Description of the task = Count the lines of the records below that contain the string "image", treating uppercase and lowercase as different. Reply with the number alone.

(Recorded data)
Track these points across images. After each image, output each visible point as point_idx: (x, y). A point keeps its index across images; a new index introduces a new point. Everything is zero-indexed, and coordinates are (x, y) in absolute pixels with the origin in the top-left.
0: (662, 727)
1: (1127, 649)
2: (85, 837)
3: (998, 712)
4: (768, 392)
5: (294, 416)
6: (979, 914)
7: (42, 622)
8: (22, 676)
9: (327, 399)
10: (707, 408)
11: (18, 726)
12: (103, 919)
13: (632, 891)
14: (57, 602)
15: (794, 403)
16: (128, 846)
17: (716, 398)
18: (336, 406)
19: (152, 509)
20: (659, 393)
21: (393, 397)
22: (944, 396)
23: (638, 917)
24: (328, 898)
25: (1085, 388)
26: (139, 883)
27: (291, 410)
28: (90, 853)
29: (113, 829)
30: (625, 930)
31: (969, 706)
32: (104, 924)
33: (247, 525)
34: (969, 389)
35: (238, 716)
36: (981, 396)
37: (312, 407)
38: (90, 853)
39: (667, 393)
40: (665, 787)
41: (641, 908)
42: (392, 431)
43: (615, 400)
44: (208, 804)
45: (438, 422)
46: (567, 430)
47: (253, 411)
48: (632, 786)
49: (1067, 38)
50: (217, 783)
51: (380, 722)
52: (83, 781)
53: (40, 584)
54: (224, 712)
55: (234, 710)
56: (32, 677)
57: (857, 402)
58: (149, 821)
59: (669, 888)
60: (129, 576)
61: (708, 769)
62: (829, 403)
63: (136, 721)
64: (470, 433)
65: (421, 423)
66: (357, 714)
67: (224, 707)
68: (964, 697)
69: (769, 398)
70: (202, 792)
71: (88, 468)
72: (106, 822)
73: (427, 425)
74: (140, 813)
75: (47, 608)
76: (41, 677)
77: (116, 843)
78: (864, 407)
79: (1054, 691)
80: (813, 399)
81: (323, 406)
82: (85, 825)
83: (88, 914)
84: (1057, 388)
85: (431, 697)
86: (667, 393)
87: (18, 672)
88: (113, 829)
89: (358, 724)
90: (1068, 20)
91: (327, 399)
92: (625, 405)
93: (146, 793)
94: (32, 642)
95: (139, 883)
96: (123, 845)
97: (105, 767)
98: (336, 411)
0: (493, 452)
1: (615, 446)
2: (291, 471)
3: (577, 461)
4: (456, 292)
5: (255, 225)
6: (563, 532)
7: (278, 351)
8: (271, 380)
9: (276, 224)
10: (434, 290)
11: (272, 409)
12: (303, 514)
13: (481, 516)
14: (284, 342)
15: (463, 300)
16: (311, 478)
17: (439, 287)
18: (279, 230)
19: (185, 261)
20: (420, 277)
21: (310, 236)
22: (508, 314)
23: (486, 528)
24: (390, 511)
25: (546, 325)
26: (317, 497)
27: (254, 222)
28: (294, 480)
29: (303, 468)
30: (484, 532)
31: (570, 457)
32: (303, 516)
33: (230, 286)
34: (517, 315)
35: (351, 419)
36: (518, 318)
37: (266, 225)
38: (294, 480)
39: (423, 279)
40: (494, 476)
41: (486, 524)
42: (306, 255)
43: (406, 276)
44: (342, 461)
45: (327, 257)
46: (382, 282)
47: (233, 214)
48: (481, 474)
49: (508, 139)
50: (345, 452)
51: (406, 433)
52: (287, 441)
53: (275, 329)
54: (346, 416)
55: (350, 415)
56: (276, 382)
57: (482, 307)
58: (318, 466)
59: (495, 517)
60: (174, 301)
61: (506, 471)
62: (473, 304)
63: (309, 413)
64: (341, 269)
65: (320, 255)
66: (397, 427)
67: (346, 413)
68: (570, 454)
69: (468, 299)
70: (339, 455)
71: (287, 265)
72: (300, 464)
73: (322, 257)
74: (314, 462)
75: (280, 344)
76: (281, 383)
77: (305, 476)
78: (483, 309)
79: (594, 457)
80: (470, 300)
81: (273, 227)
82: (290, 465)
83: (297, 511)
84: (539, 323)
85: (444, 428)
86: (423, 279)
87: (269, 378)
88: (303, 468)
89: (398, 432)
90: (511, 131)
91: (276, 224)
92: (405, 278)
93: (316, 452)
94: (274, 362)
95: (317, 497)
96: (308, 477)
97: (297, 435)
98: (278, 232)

Solution to the exercise = 1